Stated goal » Return every line of the material that contains the string "arrow".

Material shown »
— begin —

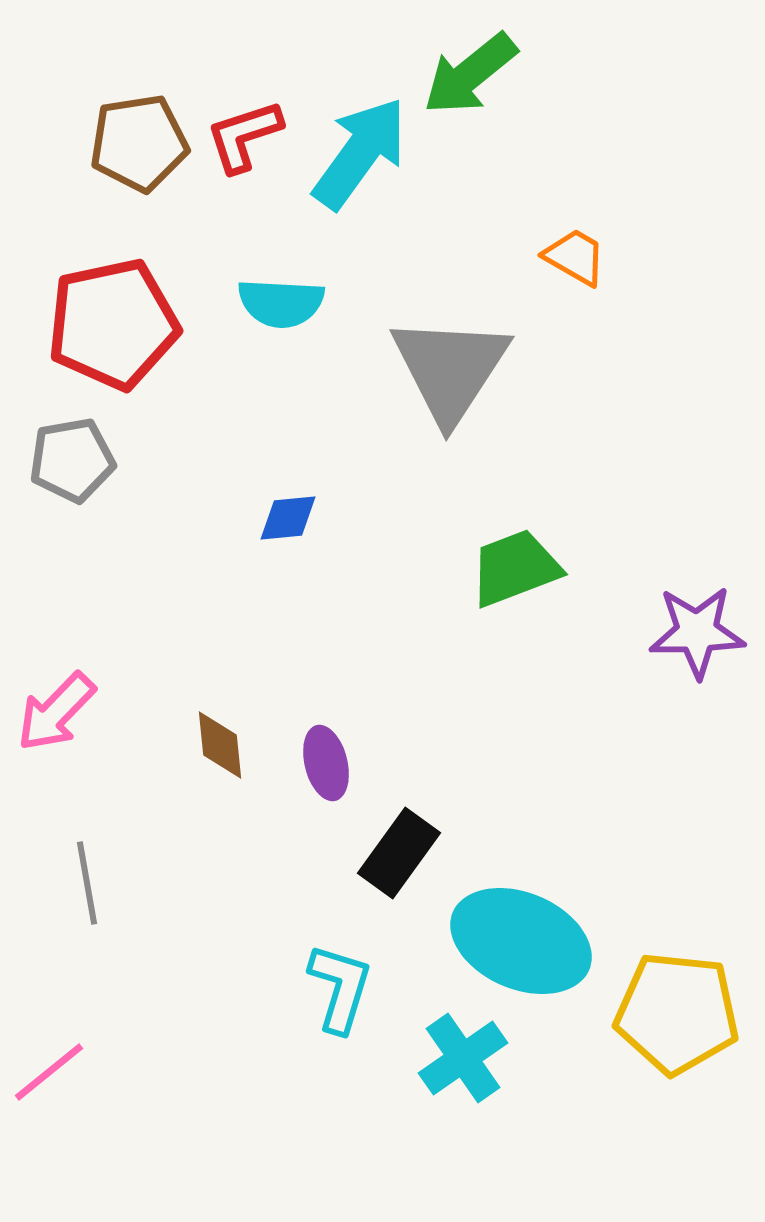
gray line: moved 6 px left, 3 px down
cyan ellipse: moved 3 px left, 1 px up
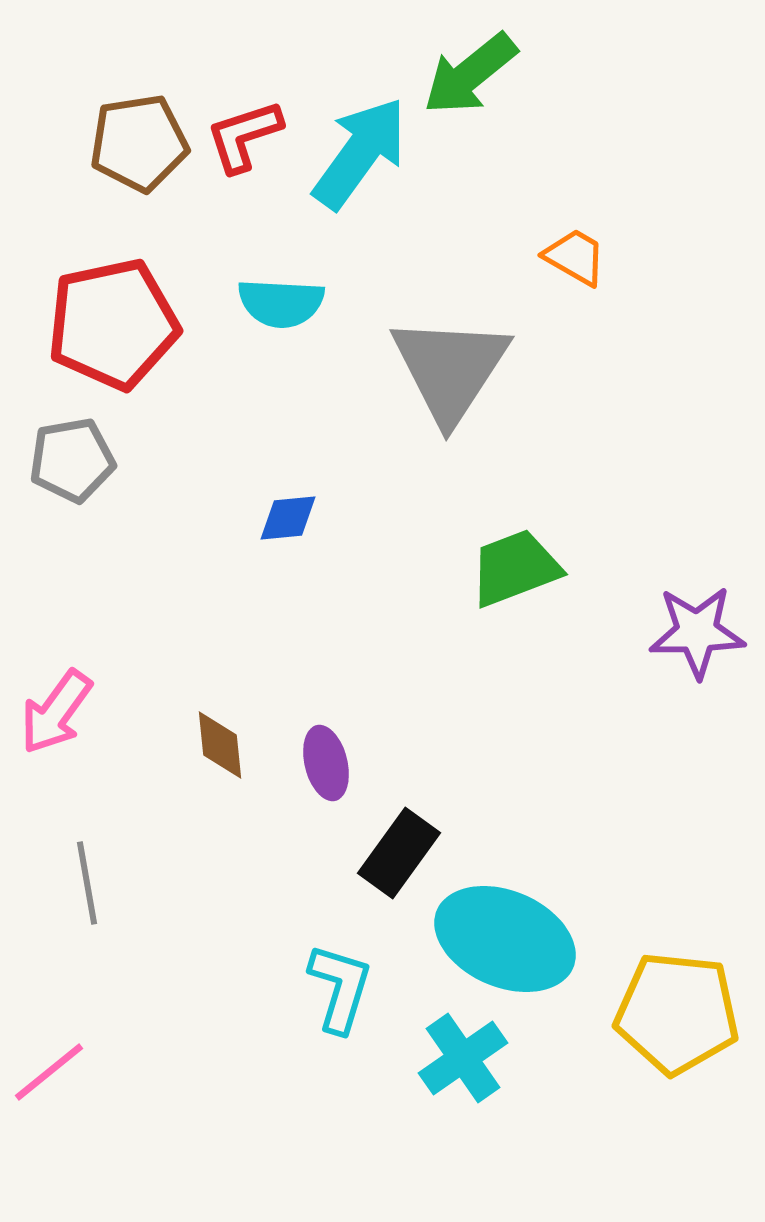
pink arrow: rotated 8 degrees counterclockwise
cyan ellipse: moved 16 px left, 2 px up
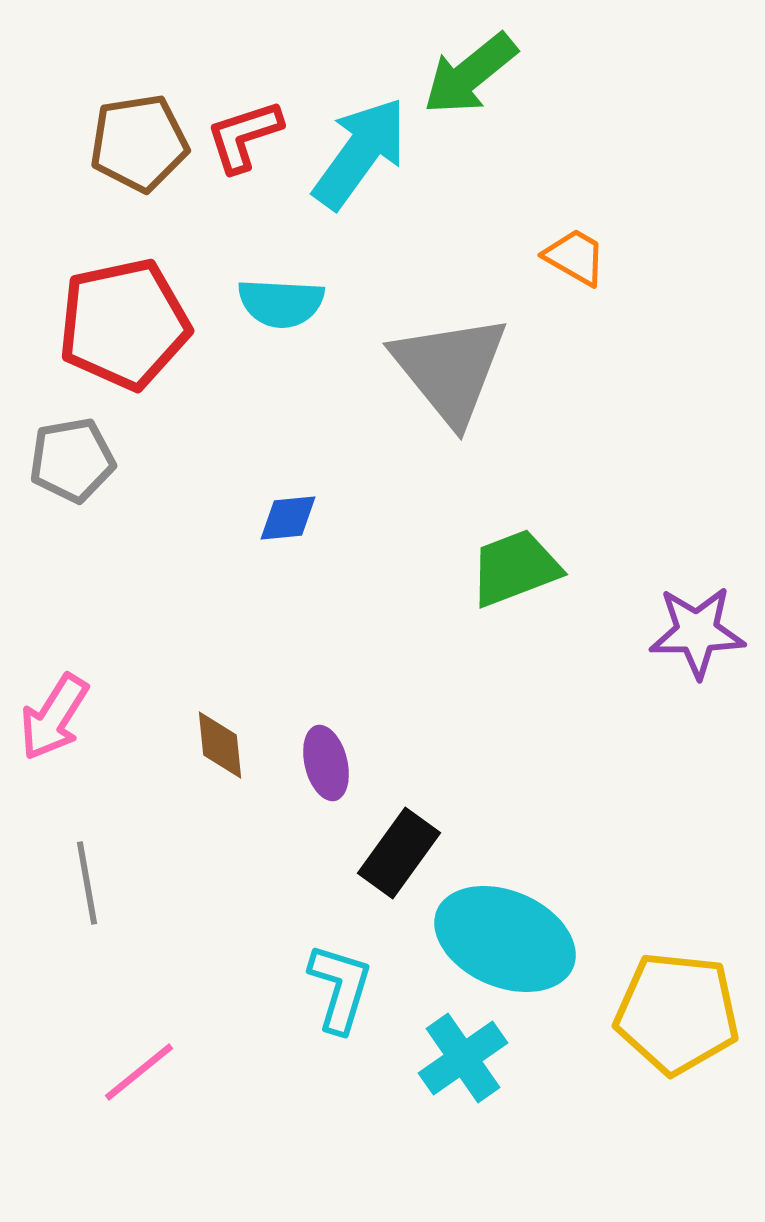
red pentagon: moved 11 px right
gray triangle: rotated 12 degrees counterclockwise
pink arrow: moved 2 px left, 5 px down; rotated 4 degrees counterclockwise
pink line: moved 90 px right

— end —

Full solution »
pink arrow: rotated 8 degrees counterclockwise
pink arrow: moved 2 px left, 5 px down; rotated 4 degrees counterclockwise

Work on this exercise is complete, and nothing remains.